Task material:
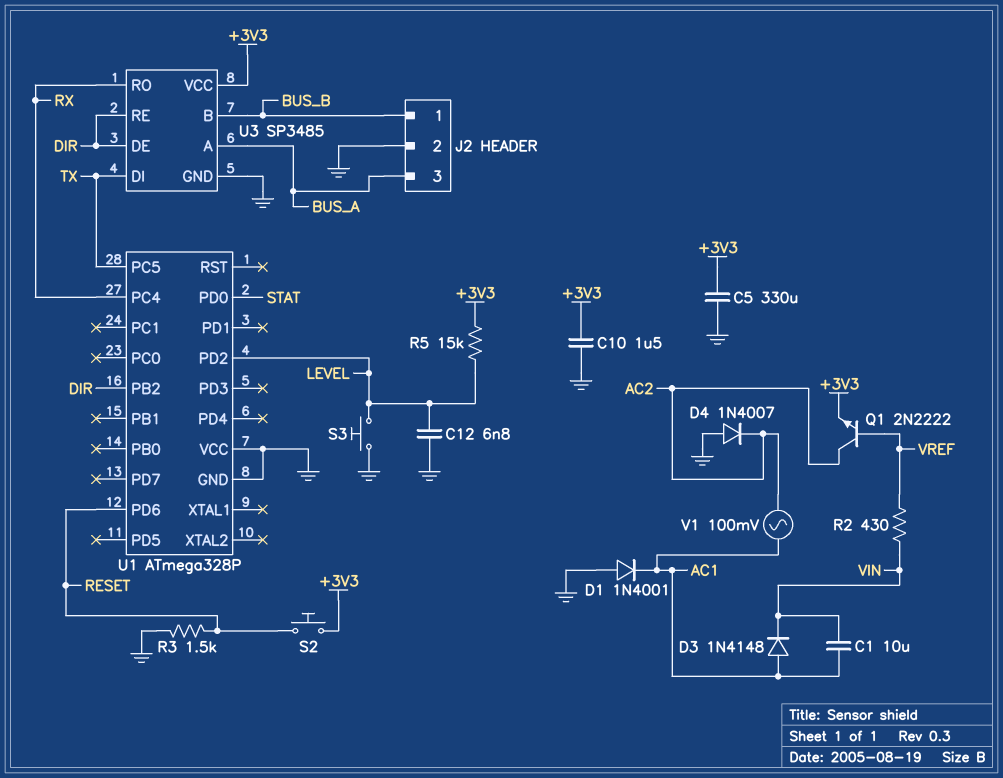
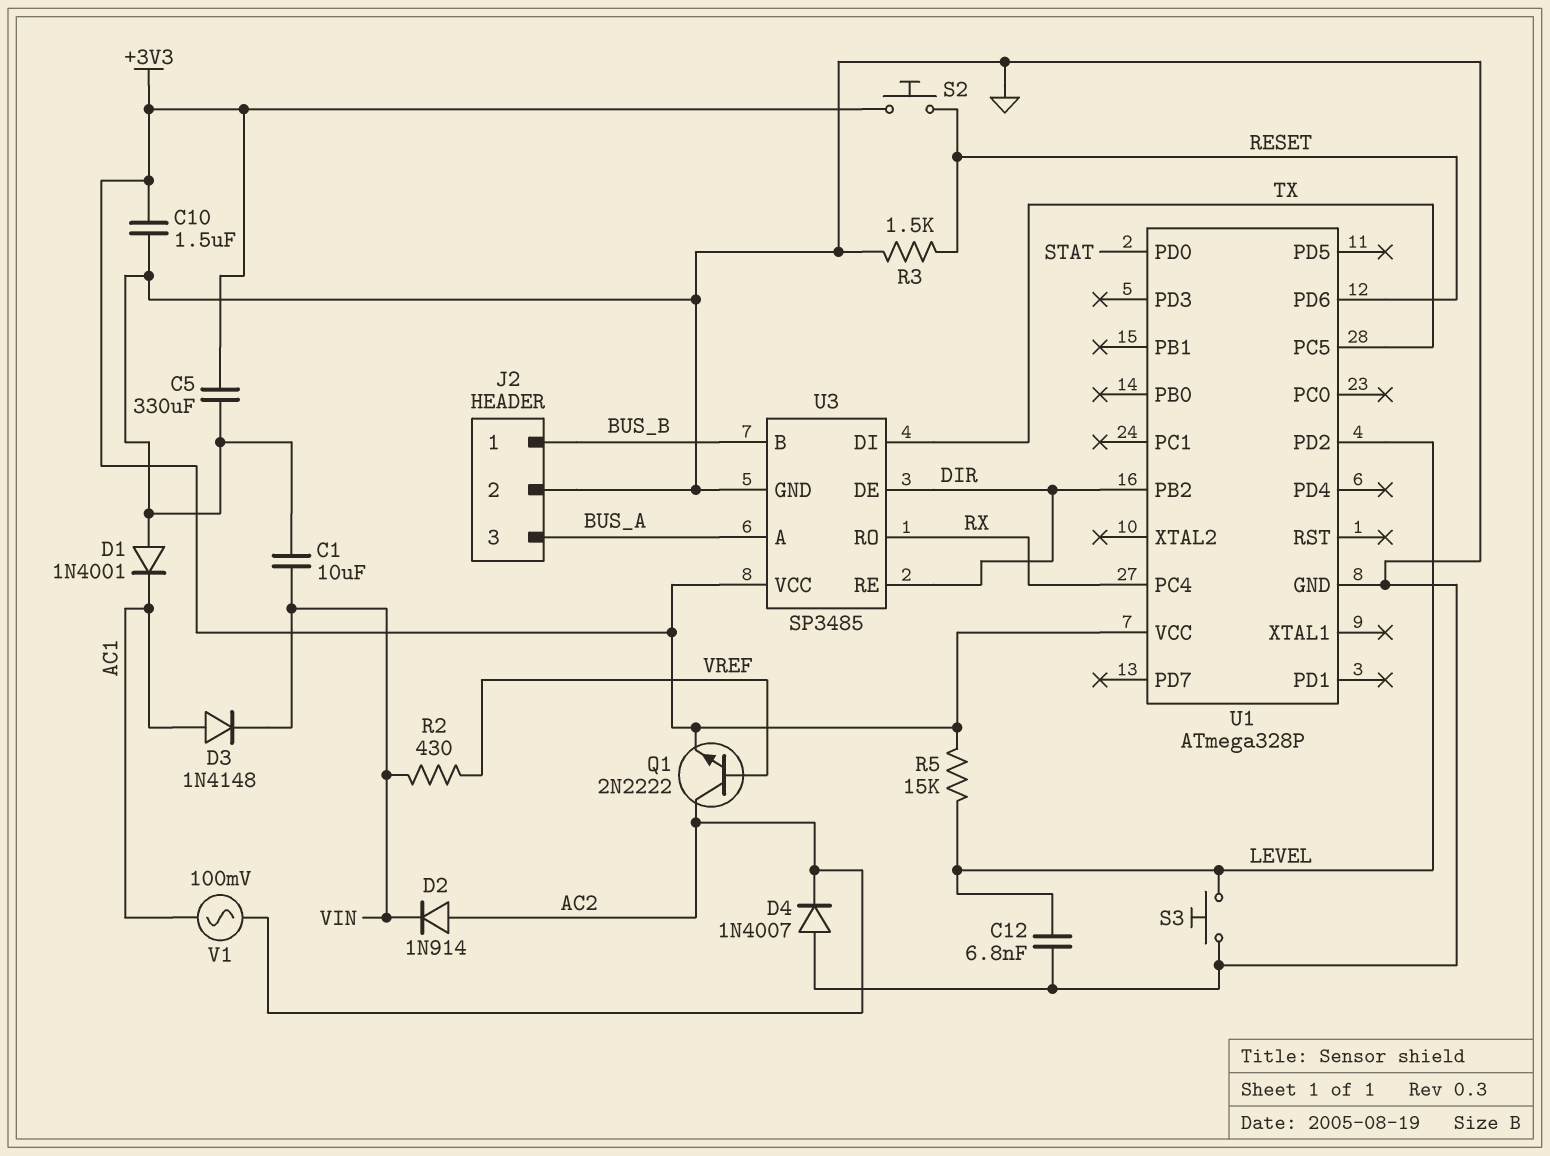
C1: 10uF (AC1, VIN) -> 10uF (GND, VIN)
D2: none -> diode 1N914 (A AC2, K VIN)
U1 pin VCC: GND -> +3V3

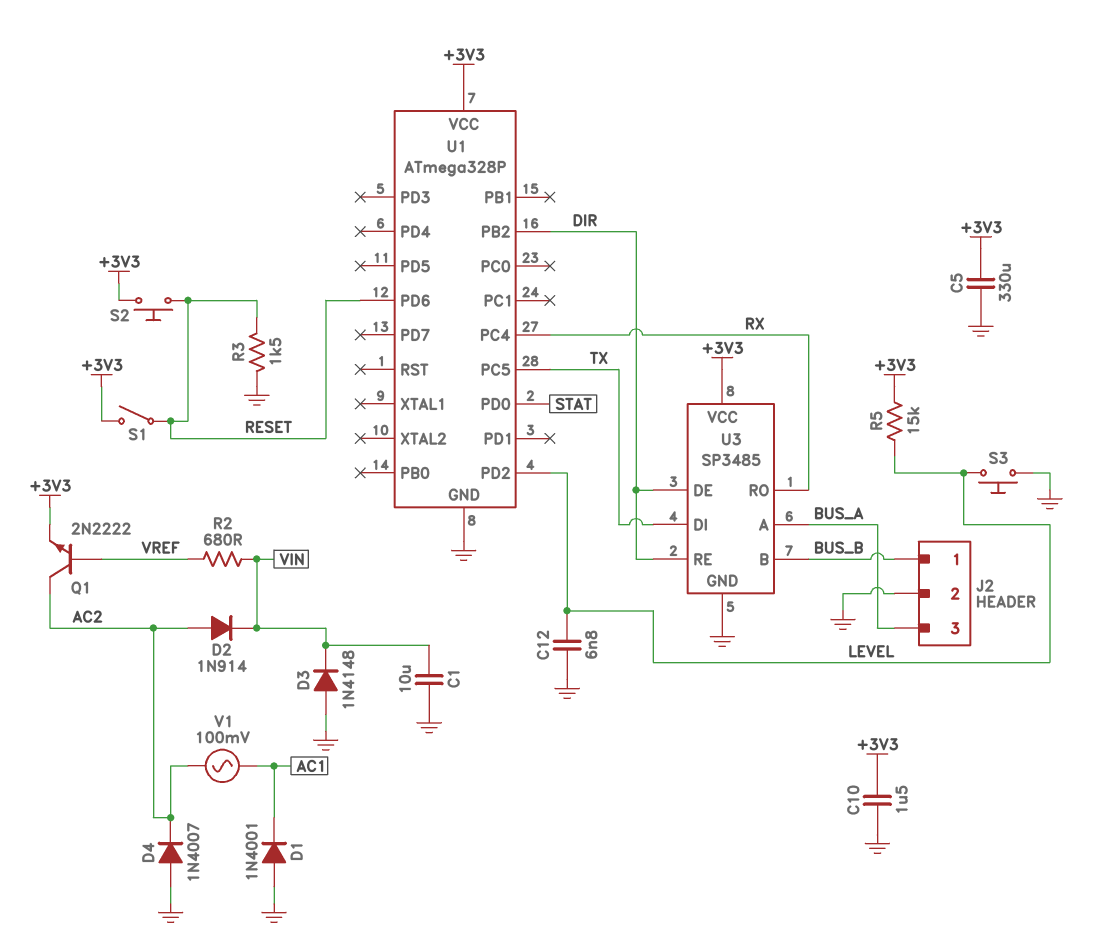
D3: diode 1N4148 (A AC1, K VIN) -> diode 1N4148 (A GND, K VIN)
R2: 430 (VIN, VREF) -> 680 (VIN, VREF)
S1: none -> switch (+3V3, RESET)

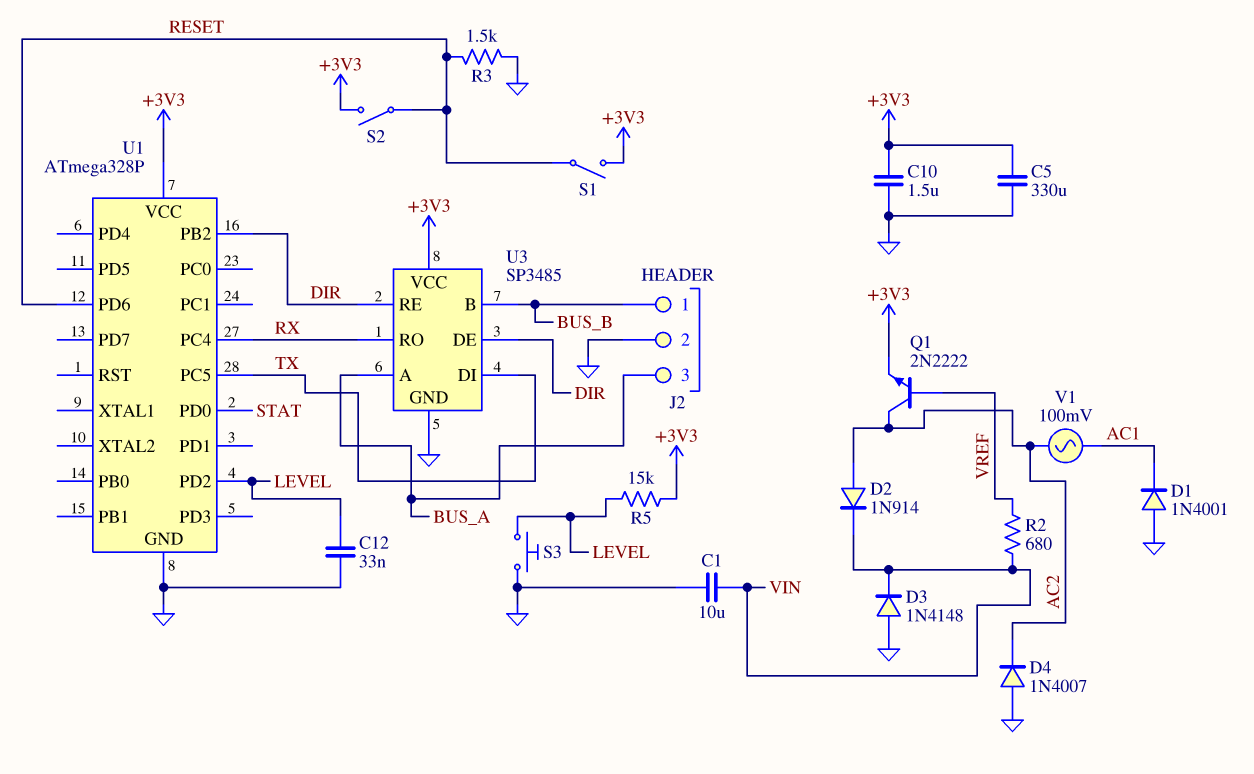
C12: 6.8nF (GND, LEVEL) -> 33nF (GND, LEVEL)
S2: button (+3V3, RESET) -> switch (+3V3, RESET)

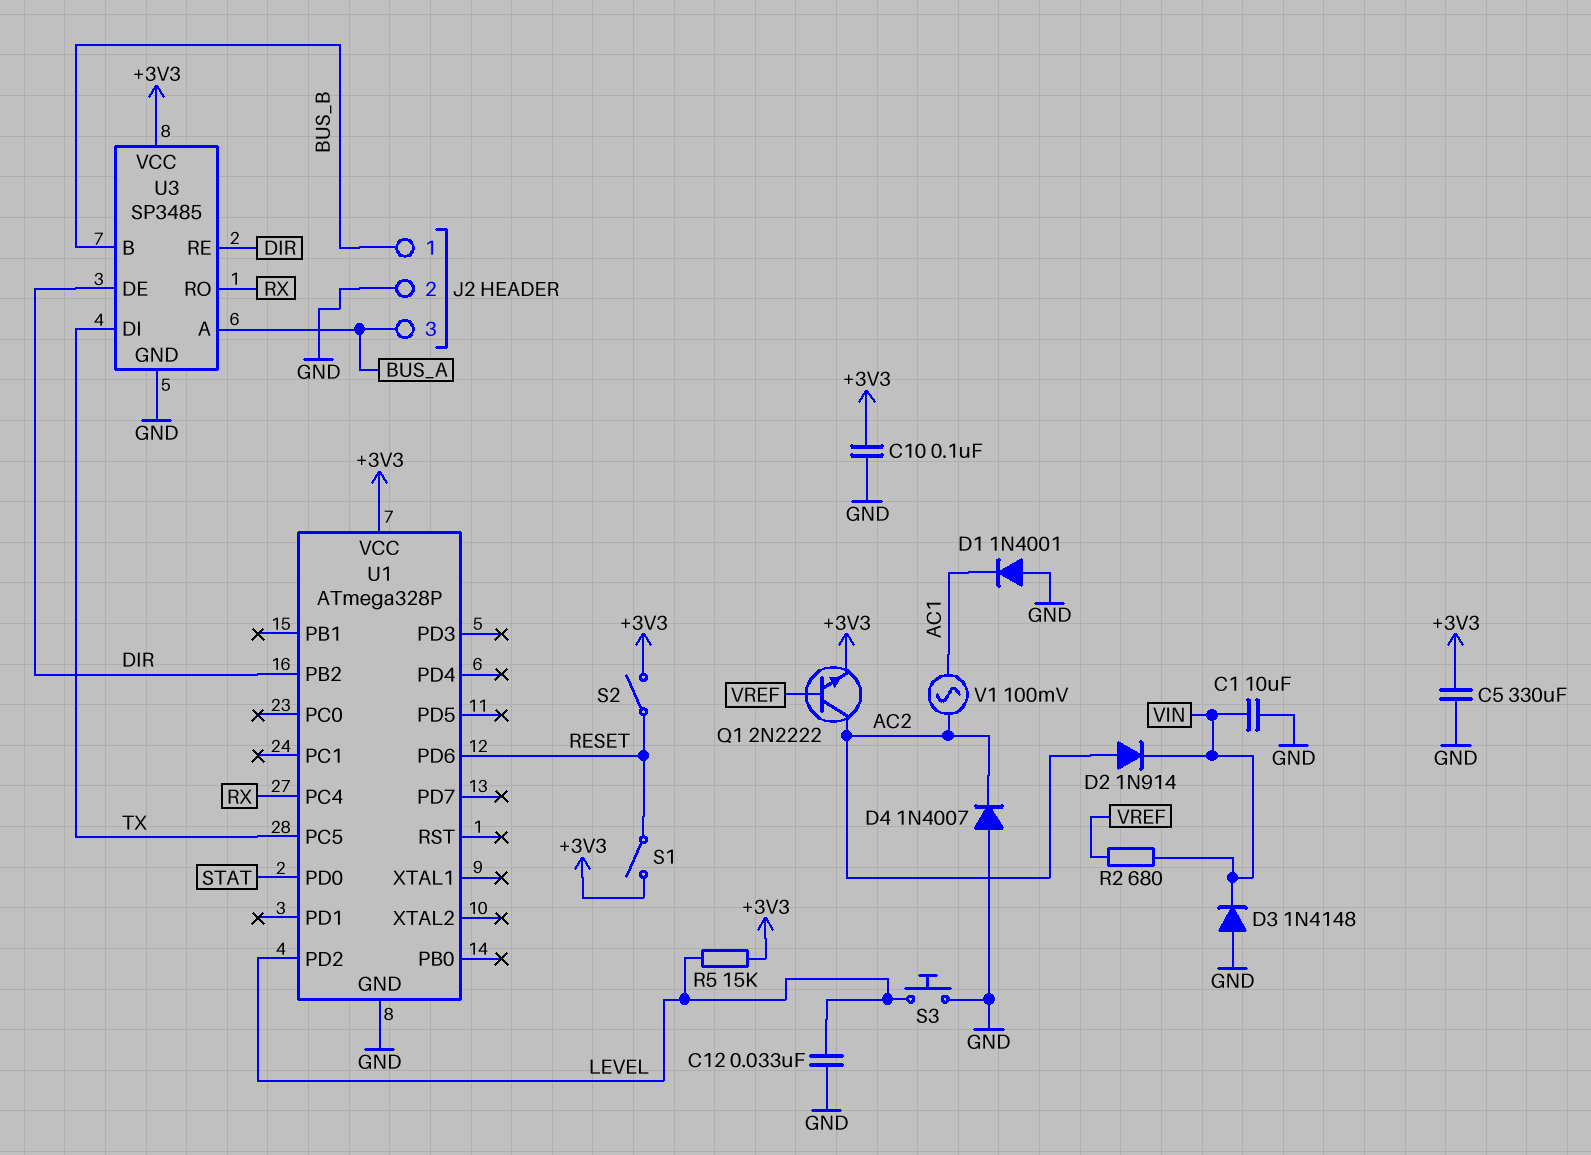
C10: 1.5uF (+3V3, GND) -> 100nF (+3V3, GND)
R3: 1.5k (GND, RESET) -> none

Work to be completed: Take from the listing above each line containing "none".

Task response:
D2: none -> diode 1N914 (A AC2, K VIN)
S1: none -> switch (+3V3, RESET)
R3: 1.5k (GND, RESET) -> none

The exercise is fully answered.